**TASK OBJECTIVE**
Although the data below holds other lines too, output only those from the line with "camera: 85 degrees right, 20 degrees down" up to and including the line with "none -> turquoise", exactly as they appear.

**DATA FOR ANALYSIS**
+===+
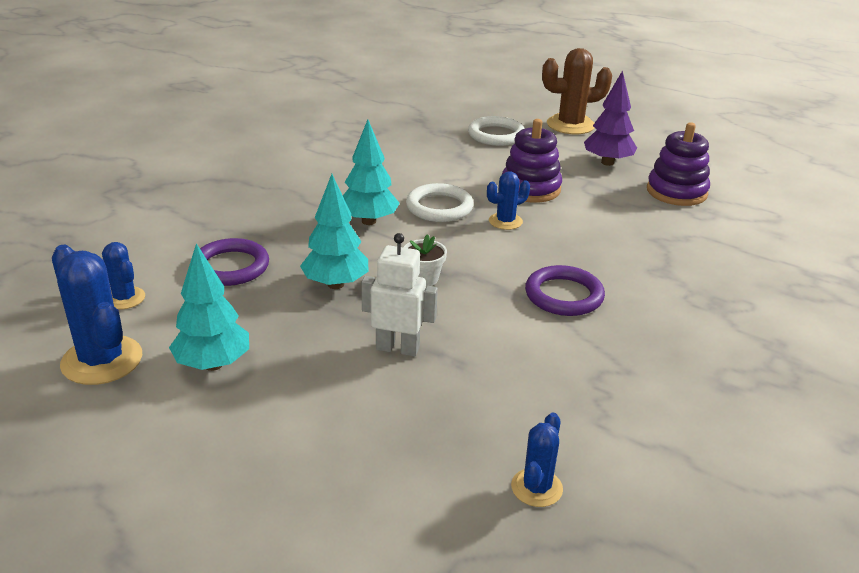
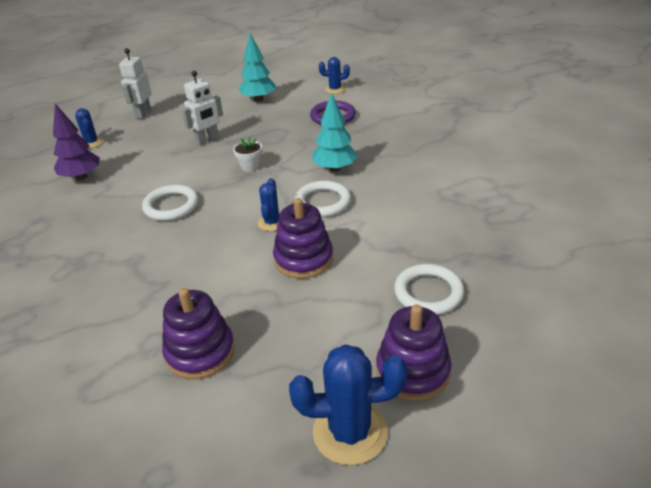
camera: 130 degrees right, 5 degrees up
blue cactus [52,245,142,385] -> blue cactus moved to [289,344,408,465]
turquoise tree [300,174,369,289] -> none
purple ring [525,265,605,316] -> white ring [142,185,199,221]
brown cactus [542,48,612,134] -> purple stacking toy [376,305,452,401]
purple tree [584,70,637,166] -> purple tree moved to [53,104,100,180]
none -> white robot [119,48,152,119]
+===+
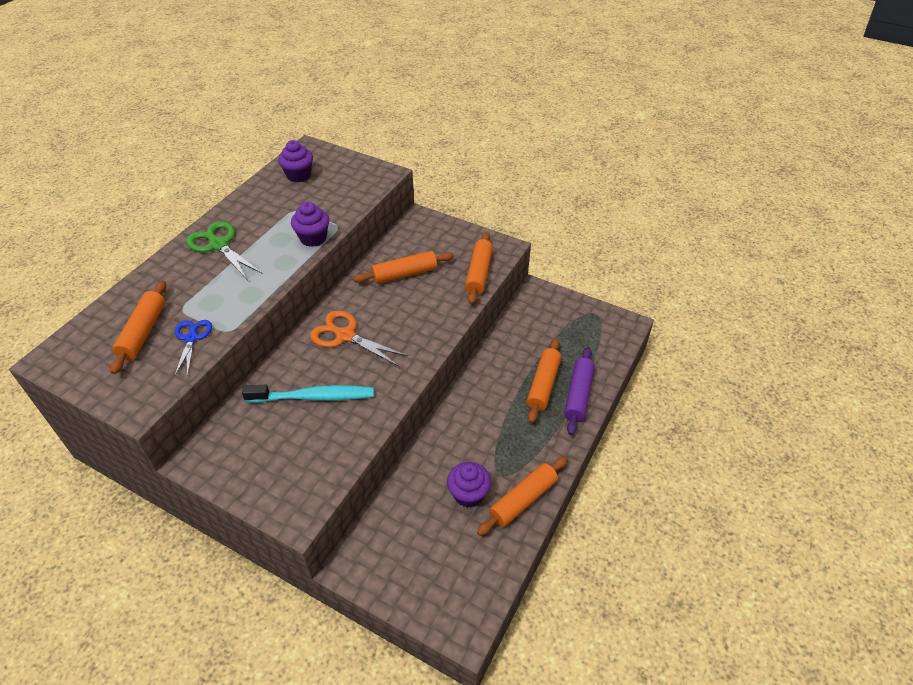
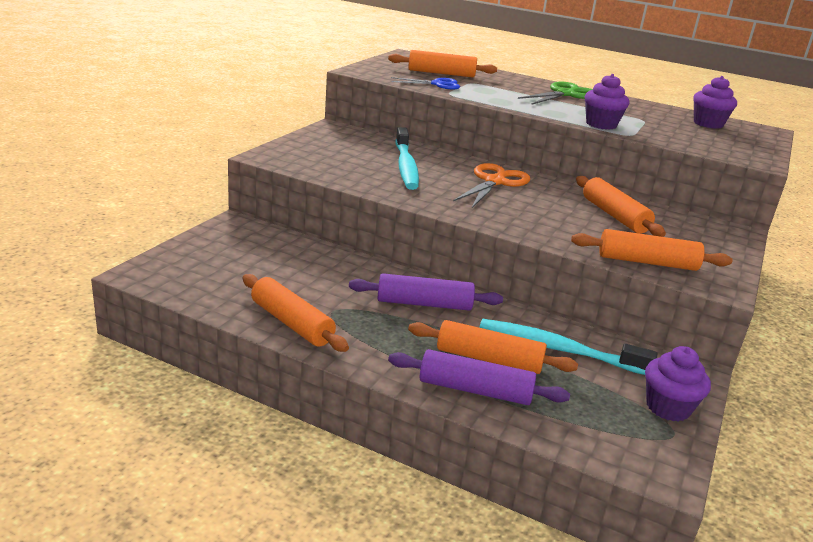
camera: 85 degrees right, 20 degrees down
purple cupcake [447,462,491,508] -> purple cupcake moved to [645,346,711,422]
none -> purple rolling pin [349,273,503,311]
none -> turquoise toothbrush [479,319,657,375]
+===+
**RESULT**
camera: 85 degrees right, 20 degrees down
purple cupcake [447,462,491,508] -> purple cupcake moved to [645,346,711,422]
none -> purple rolling pin [349,273,503,311]
none -> turquoise toothbrush [479,319,657,375]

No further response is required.